## WHAT THE EXERCISE ASKS
Look through the data and write out every line with the word "moved" in it.

## DATA PROVIDED
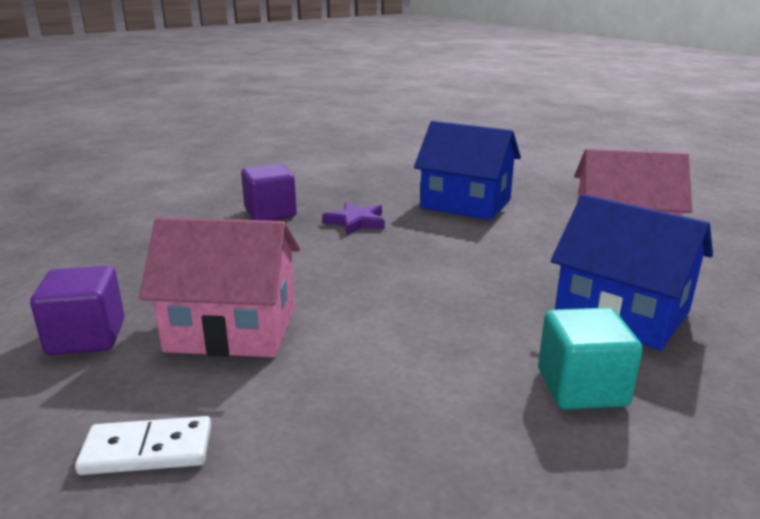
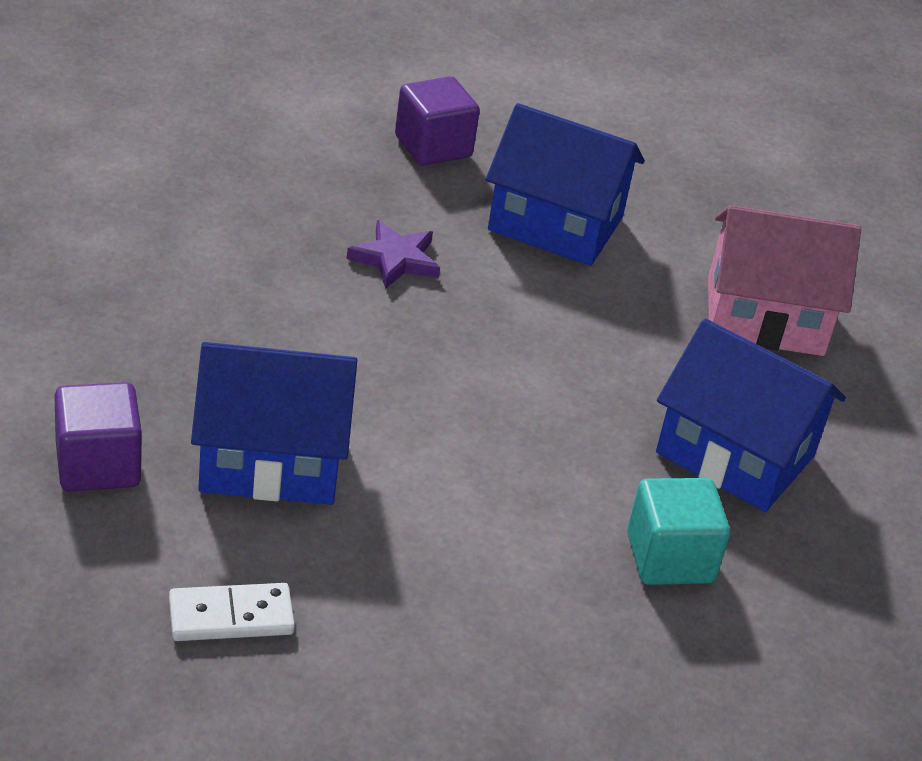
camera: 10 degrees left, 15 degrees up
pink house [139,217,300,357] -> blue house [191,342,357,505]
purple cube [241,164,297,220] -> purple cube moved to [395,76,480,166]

--

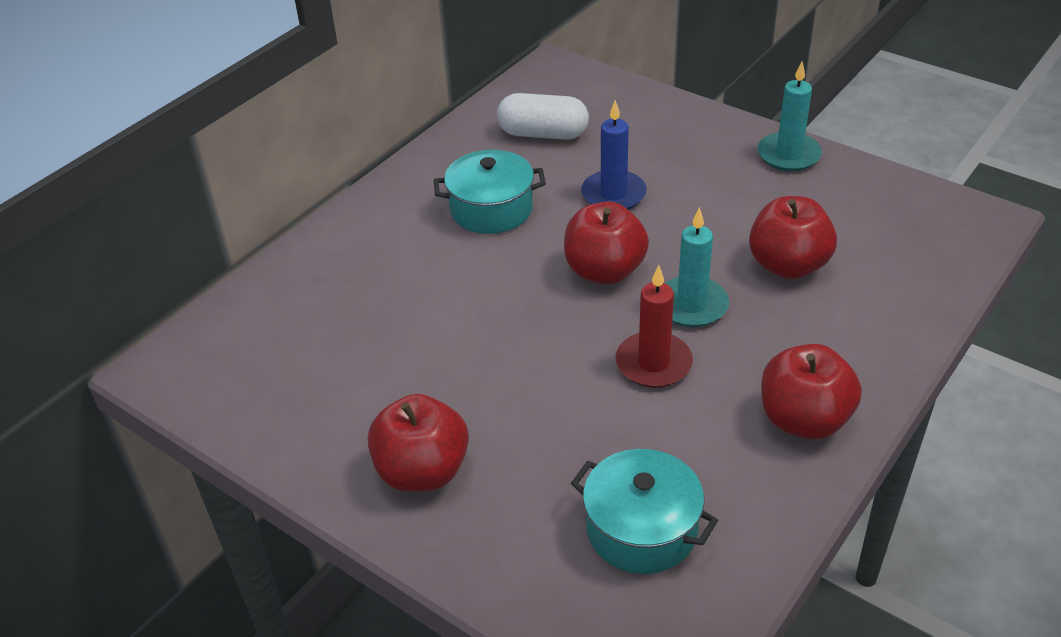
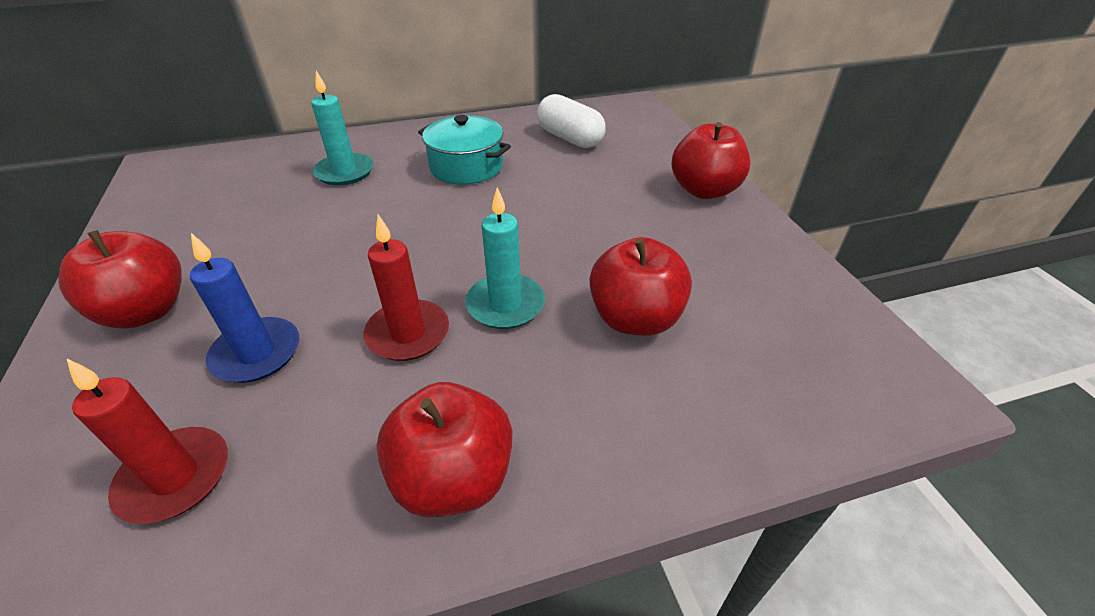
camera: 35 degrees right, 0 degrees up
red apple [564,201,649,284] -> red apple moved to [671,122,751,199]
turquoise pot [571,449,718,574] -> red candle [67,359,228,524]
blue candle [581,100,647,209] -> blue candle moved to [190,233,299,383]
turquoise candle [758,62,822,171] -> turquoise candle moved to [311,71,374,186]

## OUTPUT
purple cube [241,164,297,220] -> purple cube moved to [395,76,480,166]
red apple [564,201,649,284] -> red apple moved to [671,122,751,199]
blue candle [581,100,647,209] -> blue candle moved to [190,233,299,383]
turquoise candle [758,62,822,171] -> turquoise candle moved to [311,71,374,186]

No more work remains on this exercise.